[Scene difference descriptions]
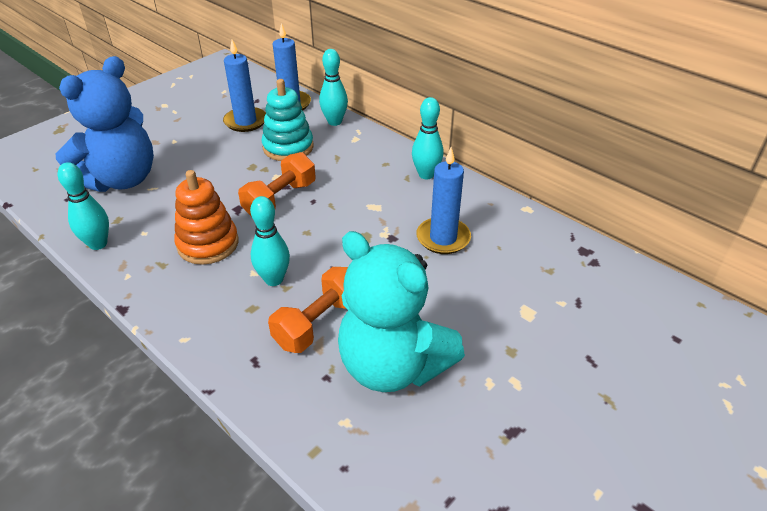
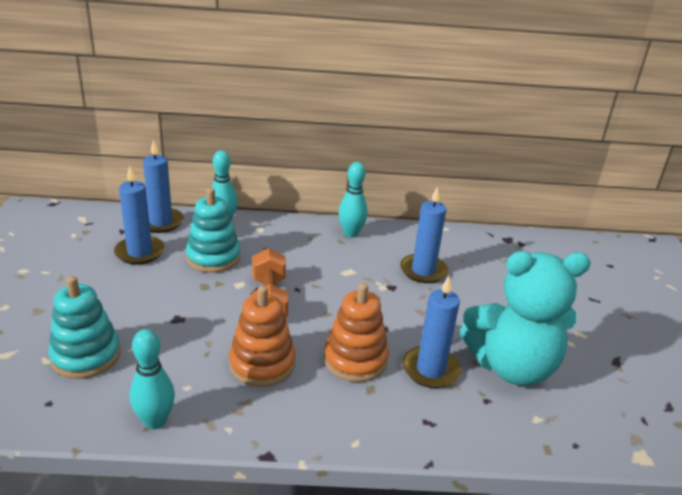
camera: 45 degrees left, 10 degrees down
(121, 179) = (86, 356): blue teddy bear -> turquoise stacking toy
(274, 279) = (355, 360): turquoise bowling pin -> orange stacking toy
(319, 323) = (430, 370): orange dumbbell -> blue candle

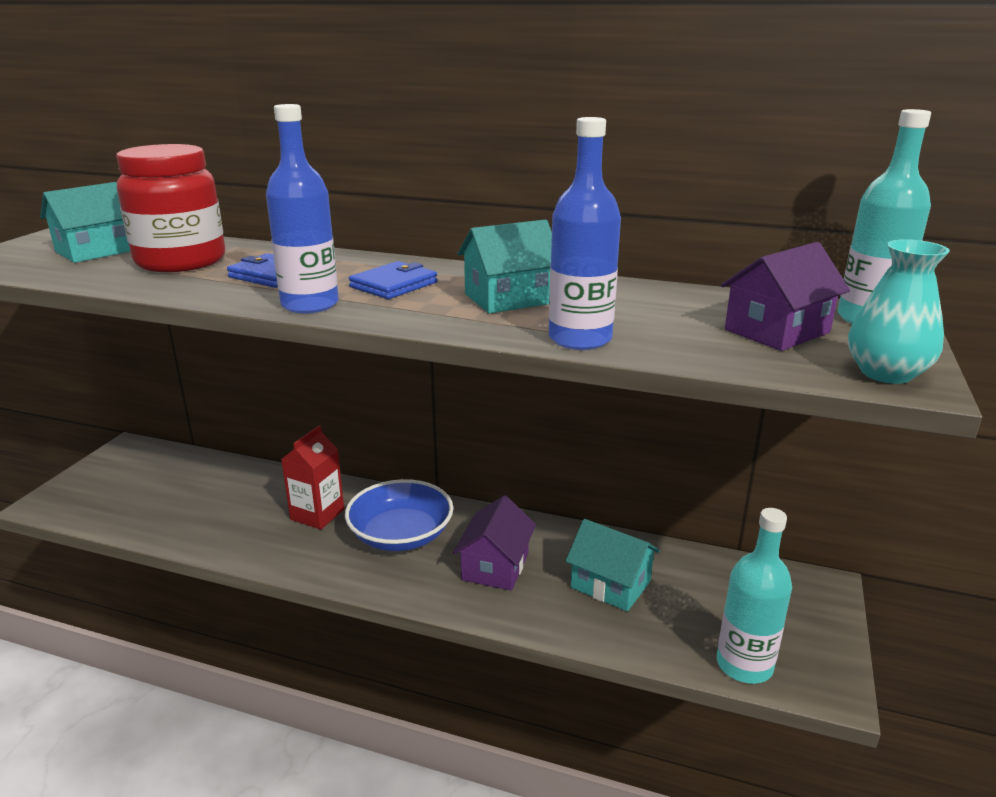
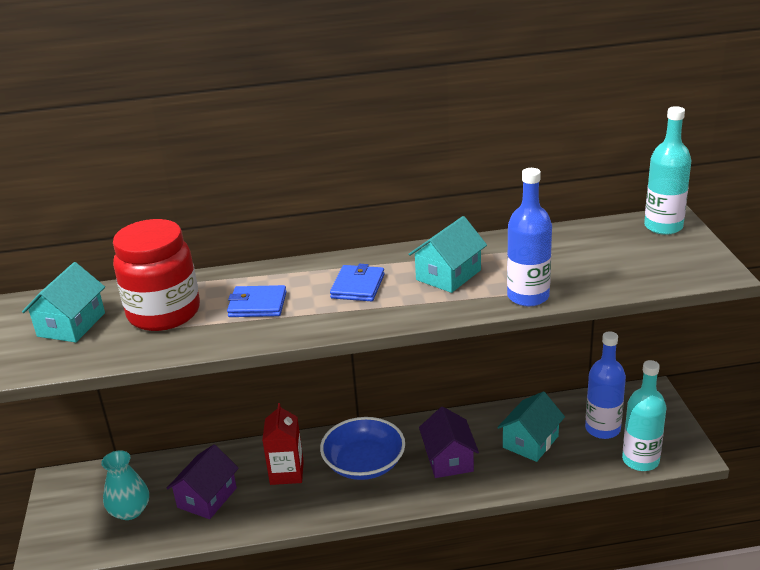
camera: 25 degrees left, 5 degrees up
(310, 304) = (326, 323): blue bottle -> blue bottle (602, 429)
(610, 584) = (530, 442): turquoise house -> turquoise house turned 60 degrees counterclockwise
(777, 331) = (625, 253): purple house -> purple house (207, 498)
(886, 373) = (702, 269): turquoise vase -> turquoise vase (130, 511)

• What the exercise asks
Return a copy of every line in the records that includes the string "house".

• Task result
(610, 584) = (530, 442): turquoise house -> turquoise house turned 60 degrees counterclockwise
(777, 331) = (625, 253): purple house -> purple house (207, 498)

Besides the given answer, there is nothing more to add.